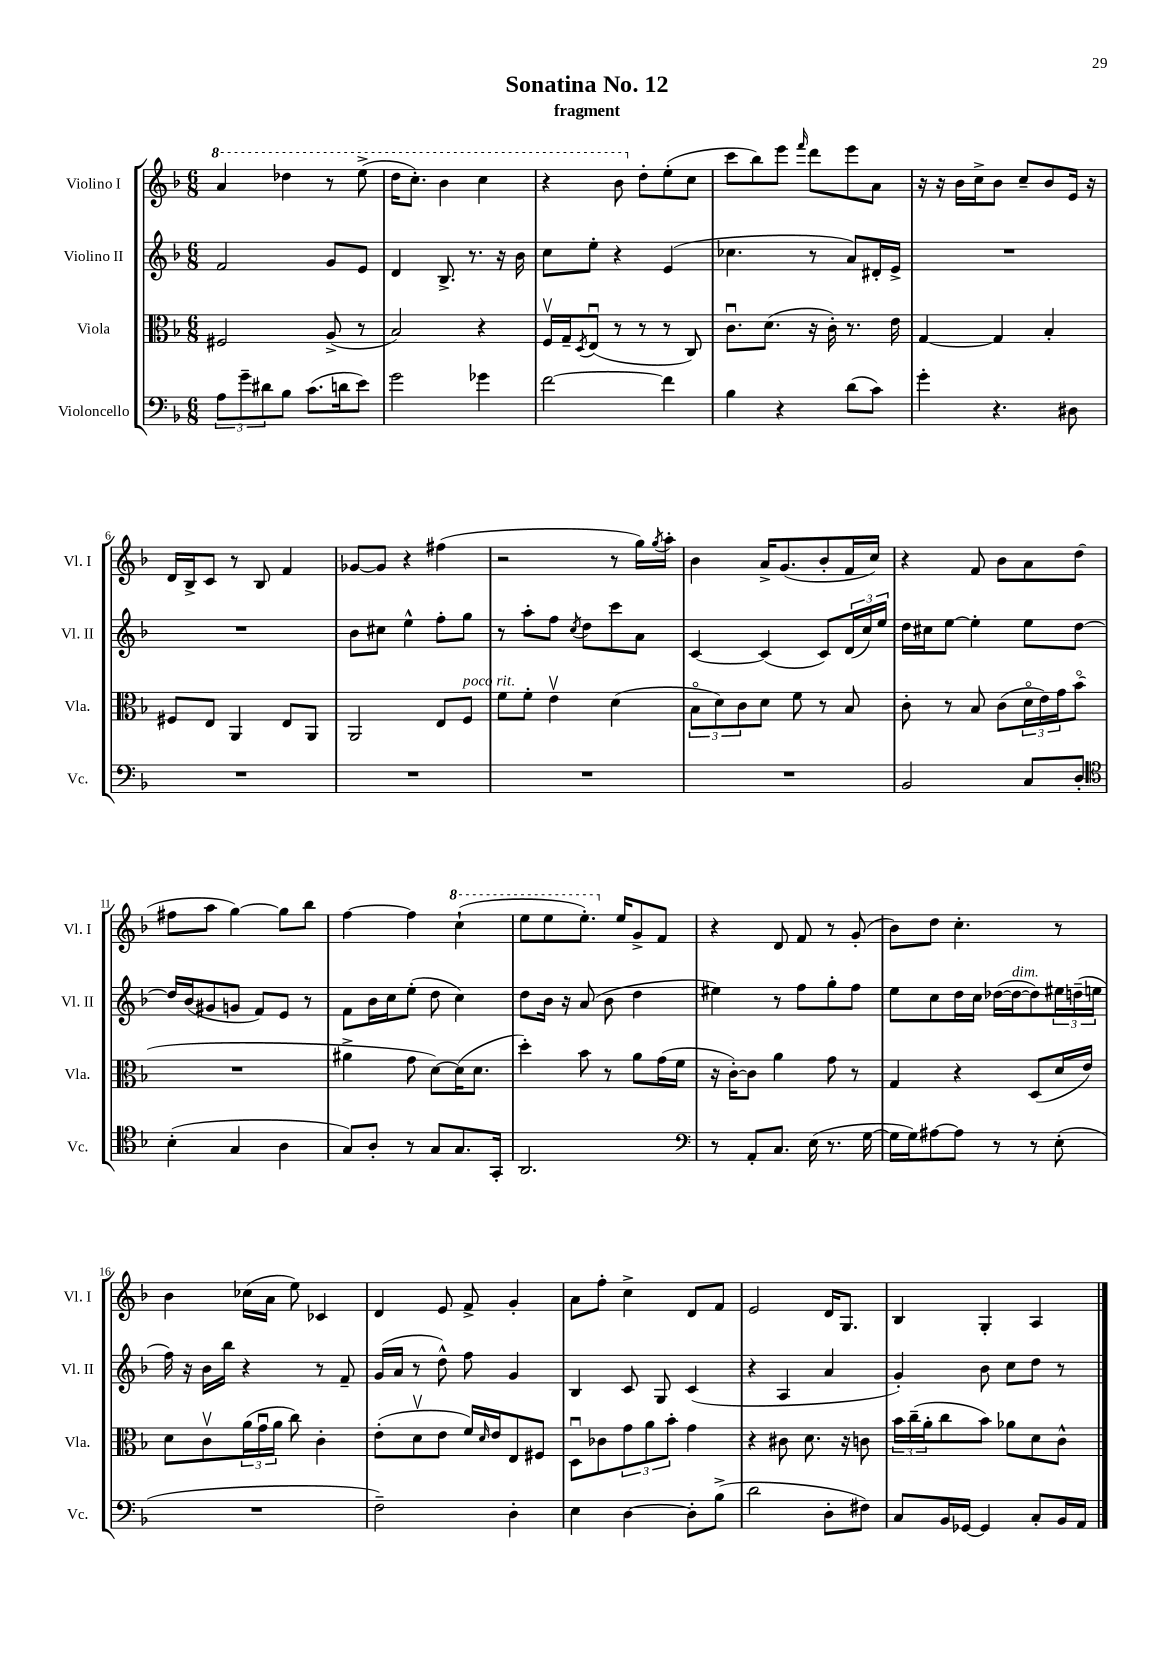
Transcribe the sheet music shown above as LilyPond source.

\header { title = "Sonatina No. 12" subtitle = "fragment" }
<<
\new StaffGroup <<
\new Staff = "s0" \with { instrumentName = "Violino I" shortInstrumentName = "Vl. I" } {
    \clef treble \key f \major \numericTimeSignature \time 6/8
    \ottava #1 a''4 des'''4 r8 e'''8->( |
    d'''16 c'''8.-.) bes''4 c'''4 |
    r4 bes''8 \ottava #0 d''8-. e''8-.( c''8 |
    c'''8 bes''8) e'''8 \grace { f'''16 } d'''8 e'''8 a'8 |
    r16 r16 bes'16 c''16-> bes'8 c''8-- bes'8 e'16 r16 |
    d'16 bes16-> c'8 r8 bes8 f'4 |
    ges'8~ ges'8 r4 fis''4( |
    r2 r8 g''16) \acciaccatura { g''8 } a''16-. |
    bes'4 a'16-> g'8.( bes'8-. f'16 c''16) |
    r4 f'8 bes'8 a'8 d''8( |
    fis''8 a''8 g''4~) g''8 bes''8 |
    f''4~ f''4 \ottava #1 c'''4-!( |
    e'''8 e'''8 e'''8.-.) \ottava #0 e''16 g'8-> f'8 |
    r4 d'8 f'8 r8 g'8-.( |
    bes'8) d''8 c''4.-. r8 |
    bes'4 ces''16( a'16 e''8) ces'4 |
    d'4 e'8 f'8-> g'4-. |
    a'8 f''8-. c''4-> d'8 f'8 |
    e'2 d'16 g8. |
    bes4 g4-. a4 \bar "|." |
}
\new Staff = "s1" \with { instrumentName = "Violino II" shortInstrumentName = "Vl. II" } {
    \clef treble \key f \major \numericTimeSignature \time 6/8
    f'2 g'8 e'8 |
    d'4 bes8.-> r8. r16 bes'16 |
    c''8 e''8-. r4 e'4( |
    ces''4. r8 a'8) dis'16-. e'16-> |
    R2. |
    R2. |
    bes'8 cis''8 e''4-^ f''8-. g''8 |
    r8 a''8-. f''8 \acciaccatura { c''8 } d''8 c'''8 a'8 |
    c'4~ c'4( c'8) \tuplet 3/2 { d'16( c''16) e''16 } |
    d''16 cis''16 e''8~ e''4-. e''8 d''8~ |
    d''16 bes'16( gis'8 g'8 f'8) e'8 r8 |
    f'8 bes'16 c''16 e''8-.( d''8 c''4) |
    d''8 bes'16 r16 a'8( bes'8 d''4 |
    eis''4) r8 f''8 g''8-. f''8 |
    e''8 c''8 d''16 c''16 des''16~( des''16~^\markup { \italic "dim." } des''8) \tuplet 3/2 { eis''16 d''16--( e''16 } |
    f''16) r16 bes'16 bes''16 r4 r8 f'8-- |
    g'16( a'16 r8 d''8-^) f''8 g'4 |
    bes4 c'8 g8 c'4( |
    r4 a4 a'4 |
    g'4-.) bes'8 c''8 d''8 r8 \bar "|." |
}
\new Staff = "s2" \with { instrumentName = "Viola" shortInstrumentName = "Vla." } {
    \clef alto \key f \major \numericTimeSignature \time 6/8
    fis2 a8->( r8 |
    bes2) r4 |
    f16\upbow g16-- \acciaccatura { d8 } e8\downbow( r8 r8 r8 c8) |
    c'8.\downbow d'8.( r16 c'16-.) r8. e'16 |
    g4~ g4 bes4-. |
    fis8 e8 a,4 e8 a,8 |
    a,2 e8 f8^\markup { \italic "poco rit." } |
    f'8 f'8-. e'4\upbow d'4( |
    \tuplet 3/2 { bes8\flageolet d'8) c'8 } d'8 f'8 r8 bes8 |
    c'8-. r8 bes8 c'8( \tuplet 3/2 { d'16\flageolet e'16) g'16 } bes'8\flageolet( |
    R2. |
    ais'4-> g'8 d'8~) d'16( d'8. |
    d''4-.) bes'8 r8 a'8 g'16( f'16 |
    r16 c'16~-.) c'8 a'4 g'8 r8 |
    g4 r4 d8( d'16 e'16) |
    d'8 c'8\upbow \tuplet 3/2 { a'16( g'16\downbow a'16 } c''8) c'4-. |
    e'8-.( d'8\upbow e'8 f'16) \grace { d'16 } e'16 e8 fis8 |
    d8\downbow ces'8 \tuplet 3/2 { g'8 a'8 bes'8-. } g'4 |
    r4 cis'8 d'8. r16 c'8 |
    \tuplet 3/2 { bes'16 c''16--( a'16-. } c''8 bes'8) aes'8 d'8 c'8-^ \bar "|." |
}
\new Staff = "s3" \with { instrumentName = "Violoncello" shortInstrumentName = "Vc." } {
    \clef bass \key f \major \numericTimeSignature \time 6/8
    \tuplet 3/2 { a8 g'8-- dis'8 } bes8 c'8.( d'16 e'8) |
    g'2 ges'4 |
    f'2~ f'4 |
    bes4 r4 d'8( c'8) |
    g'4-. r4. dis8 |
    R2. |
    R2. |
    R2. |
    R2. |
    bes,2 c8 d8-. |
    \clef tenor bes4-.( g4 a4 |
    g8) a8-. r8 g8 g8. g,16-. |
    a,2. |
    \clef bass r8 a,8-. c8. e16( r8. g16~ |
    g16 g16) ais8~ ais8 r8 r8 e8-.( |
    R2. |
    f2--) d4-. |
    e4 d4~ d8-. bes8->( |
    d'2 d8-. fis8) |
    c8 bes,16 ges,16~ ges,4 c8-. bes,16 a,16 \bar "|." |
}
>>
>>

■ ■ ■ ■ ■ ■ ■

_THE TASK_. Please tally the lines in the records that contain the string "shortInstrumentName", with case counting, and reply with the number alone.

_SOLVED PROBLEM_. 4